PROBLEM DETAILS: Your answer must consist solely of the line containing "RL1: G5LE-1 -> SRD-05V" and all subsequent lines through the end of the entries, reproduced exactly.

─── RECORDS FOR THE TASK

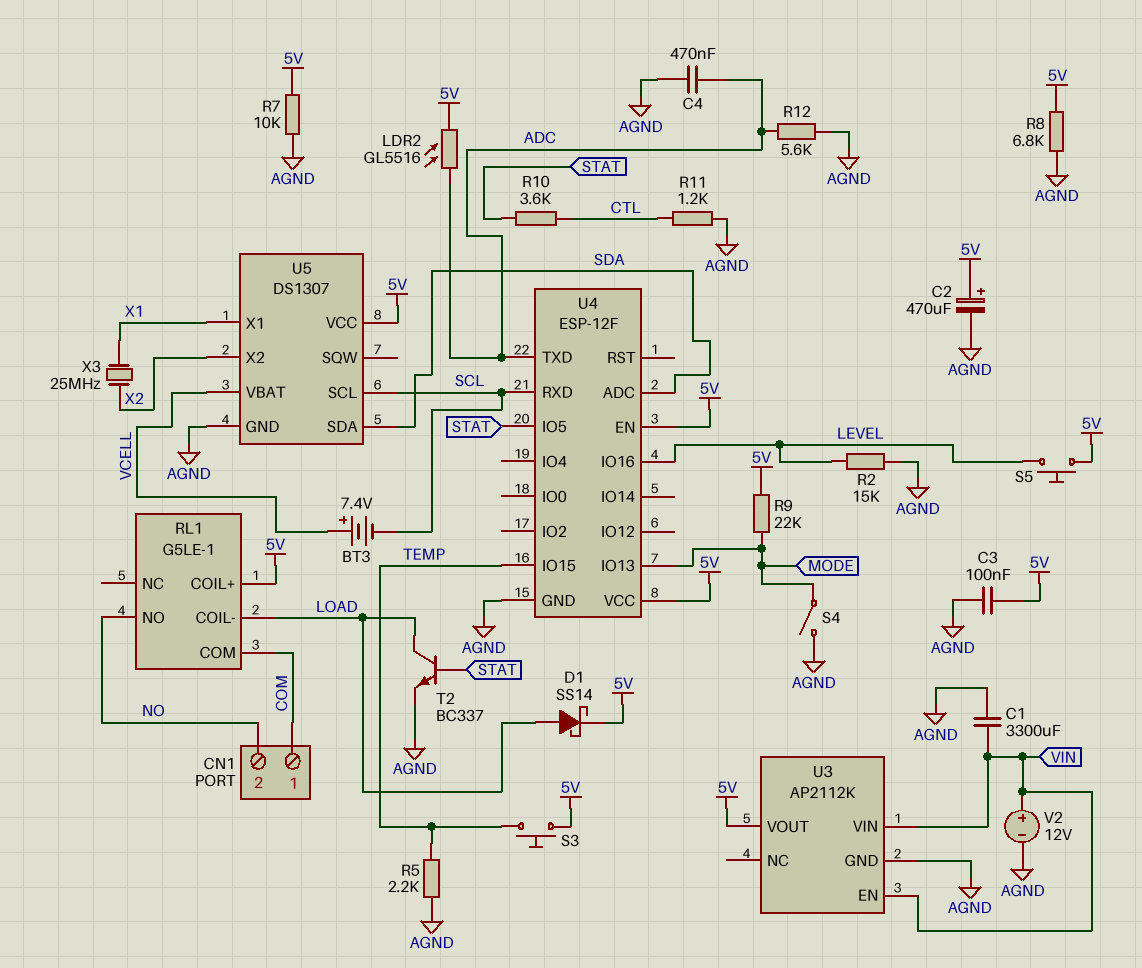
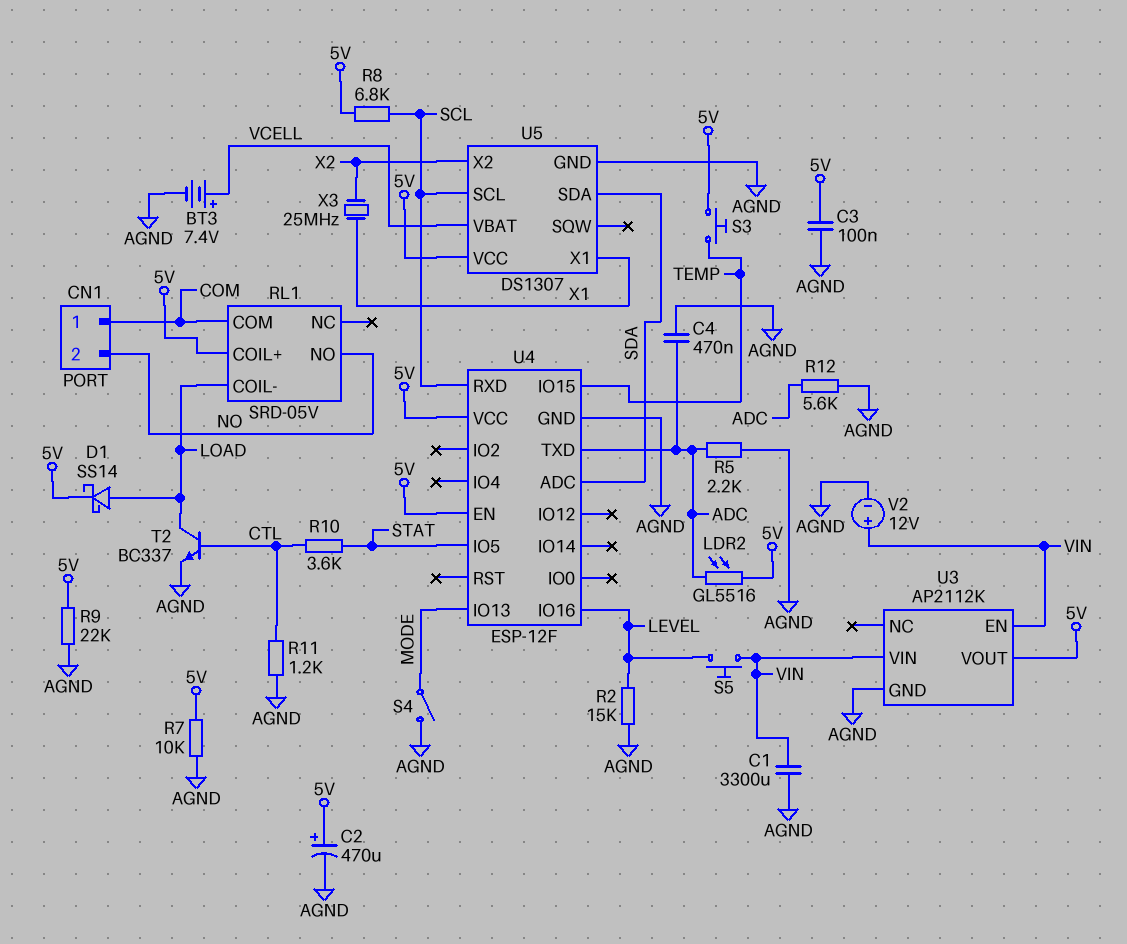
BT3: 7.4V (plus VCELL, minus SCL) -> 7.4V (plus VCELL, minus AGND)
R5: 2.2k (AGND, TEMP) -> 2.2k (ADC, AGND)
R8: 6.8k (5V, AGND) -> 6.8k (5V, SCL)
R9: 22k (5V, MODE) -> 22k (5V, AGND)
RL1: G5LE-1 -> SRD-05V
S5: button (5V, LEVEL) -> button (LEVEL, VIN)
T2: NPN BC337 (B STAT, C LOAD, E AGND) -> NPN BC337 (B CTL, C LOAD, E AGND)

──────

SOLVED EXERCISE:
RL1: G5LE-1 -> SRD-05V
S5: button (5V, LEVEL) -> button (LEVEL, VIN)
T2: NPN BC337 (B STAT, C LOAD, E AGND) -> NPN BC337 (B CTL, C LOAD, E AGND)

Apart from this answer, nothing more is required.